## THE PROBLEM
Word for word, restate each entry that appears below.

## DATASET CONTENT
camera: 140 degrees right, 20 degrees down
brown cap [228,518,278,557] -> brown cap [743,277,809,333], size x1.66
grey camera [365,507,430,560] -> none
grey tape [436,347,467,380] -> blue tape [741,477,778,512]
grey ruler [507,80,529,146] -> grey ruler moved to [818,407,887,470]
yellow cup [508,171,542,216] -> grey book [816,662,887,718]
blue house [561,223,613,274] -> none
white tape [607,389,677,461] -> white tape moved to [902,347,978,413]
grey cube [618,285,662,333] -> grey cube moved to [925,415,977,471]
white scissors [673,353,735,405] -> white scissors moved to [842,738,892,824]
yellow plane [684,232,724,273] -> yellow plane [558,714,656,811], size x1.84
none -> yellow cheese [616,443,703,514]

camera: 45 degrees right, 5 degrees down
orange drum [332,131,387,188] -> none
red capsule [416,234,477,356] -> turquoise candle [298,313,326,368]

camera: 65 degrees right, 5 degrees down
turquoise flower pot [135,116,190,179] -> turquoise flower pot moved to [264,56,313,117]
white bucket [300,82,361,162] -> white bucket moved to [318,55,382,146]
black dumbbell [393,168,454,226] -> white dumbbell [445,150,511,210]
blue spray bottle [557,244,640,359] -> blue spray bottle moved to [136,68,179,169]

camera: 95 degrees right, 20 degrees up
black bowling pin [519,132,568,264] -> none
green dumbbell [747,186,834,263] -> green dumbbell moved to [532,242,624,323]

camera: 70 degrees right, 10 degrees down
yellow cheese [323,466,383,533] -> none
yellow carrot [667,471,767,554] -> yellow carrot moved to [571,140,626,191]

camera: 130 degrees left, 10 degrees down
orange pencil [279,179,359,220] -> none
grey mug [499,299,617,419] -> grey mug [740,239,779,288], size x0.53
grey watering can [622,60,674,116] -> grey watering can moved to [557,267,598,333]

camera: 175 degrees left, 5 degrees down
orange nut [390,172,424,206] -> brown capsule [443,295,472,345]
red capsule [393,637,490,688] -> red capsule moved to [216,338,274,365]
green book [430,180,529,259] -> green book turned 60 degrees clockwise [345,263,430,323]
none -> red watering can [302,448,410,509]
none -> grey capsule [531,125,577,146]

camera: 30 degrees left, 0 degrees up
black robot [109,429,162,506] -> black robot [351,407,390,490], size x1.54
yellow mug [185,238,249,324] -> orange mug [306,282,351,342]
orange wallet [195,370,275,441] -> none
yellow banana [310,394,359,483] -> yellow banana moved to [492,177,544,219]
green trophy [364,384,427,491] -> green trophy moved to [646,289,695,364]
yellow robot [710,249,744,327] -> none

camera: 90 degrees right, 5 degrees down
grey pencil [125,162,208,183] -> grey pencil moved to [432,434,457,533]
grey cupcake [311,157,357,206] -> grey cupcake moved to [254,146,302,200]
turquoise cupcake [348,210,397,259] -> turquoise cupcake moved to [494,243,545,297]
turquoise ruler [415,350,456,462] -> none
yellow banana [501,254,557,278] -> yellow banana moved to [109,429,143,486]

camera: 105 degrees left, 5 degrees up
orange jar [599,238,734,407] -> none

## YOUR SOLUTION
camera: 140 degrees right, 20 degrees down
brown cap [228,518,278,557] -> brown cap [743,277,809,333], size x1.66
grey camera [365,507,430,560] -> none
grey tape [436,347,467,380] -> blue tape [741,477,778,512]
grey ruler [507,80,529,146] -> grey ruler moved to [818,407,887,470]
yellow cup [508,171,542,216] -> grey book [816,662,887,718]
blue house [561,223,613,274] -> none
white tape [607,389,677,461] -> white tape moved to [902,347,978,413]
grey cube [618,285,662,333] -> grey cube moved to [925,415,977,471]
white scissors [673,353,735,405] -> white scissors moved to [842,738,892,824]
yellow plane [684,232,724,273] -> yellow plane [558,714,656,811], size x1.84
none -> yellow cheese [616,443,703,514]

camera: 45 degrees right, 5 degrees down
orange drum [332,131,387,188] -> none
red capsule [416,234,477,356] -> turquoise candle [298,313,326,368]

camera: 65 degrees right, 5 degrees down
turquoise flower pot [135,116,190,179] -> turquoise flower pot moved to [264,56,313,117]
white bucket [300,82,361,162] -> white bucket moved to [318,55,382,146]
black dumbbell [393,168,454,226] -> white dumbbell [445,150,511,210]
blue spray bottle [557,244,640,359] -> blue spray bottle moved to [136,68,179,169]

camera: 95 degrees right, 20 degrees up
black bowling pin [519,132,568,264] -> none
green dumbbell [747,186,834,263] -> green dumbbell moved to [532,242,624,323]

camera: 70 degrees right, 10 degrees down
yellow cheese [323,466,383,533] -> none
yellow carrot [667,471,767,554] -> yellow carrot moved to [571,140,626,191]

camera: 130 degrees left, 10 degrees down
orange pencil [279,179,359,220] -> none
grey mug [499,299,617,419] -> grey mug [740,239,779,288], size x0.53
grey watering can [622,60,674,116] -> grey watering can moved to [557,267,598,333]

camera: 175 degrees left, 5 degrees down
orange nut [390,172,424,206] -> brown capsule [443,295,472,345]
red capsule [393,637,490,688] -> red capsule moved to [216,338,274,365]
green book [430,180,529,259] -> green book turned 60 degrees clockwise [345,263,430,323]
none -> red watering can [302,448,410,509]
none -> grey capsule [531,125,577,146]

camera: 30 degrees left, 0 degrees up
black robot [109,429,162,506] -> black robot [351,407,390,490], size x1.54
yellow mug [185,238,249,324] -> orange mug [306,282,351,342]
orange wallet [195,370,275,441] -> none
yellow banana [310,394,359,483] -> yellow banana moved to [492,177,544,219]
green trophy [364,384,427,491] -> green trophy moved to [646,289,695,364]
yellow robot [710,249,744,327] -> none

camera: 90 degrees right, 5 degrees down
grey pencil [125,162,208,183] -> grey pencil moved to [432,434,457,533]
grey cupcake [311,157,357,206] -> grey cupcake moved to [254,146,302,200]
turquoise cupcake [348,210,397,259] -> turquoise cupcake moved to [494,243,545,297]
turquoise ruler [415,350,456,462] -> none
yellow banana [501,254,557,278] -> yellow banana moved to [109,429,143,486]

camera: 105 degrees left, 5 degrees up
orange jar [599,238,734,407] -> none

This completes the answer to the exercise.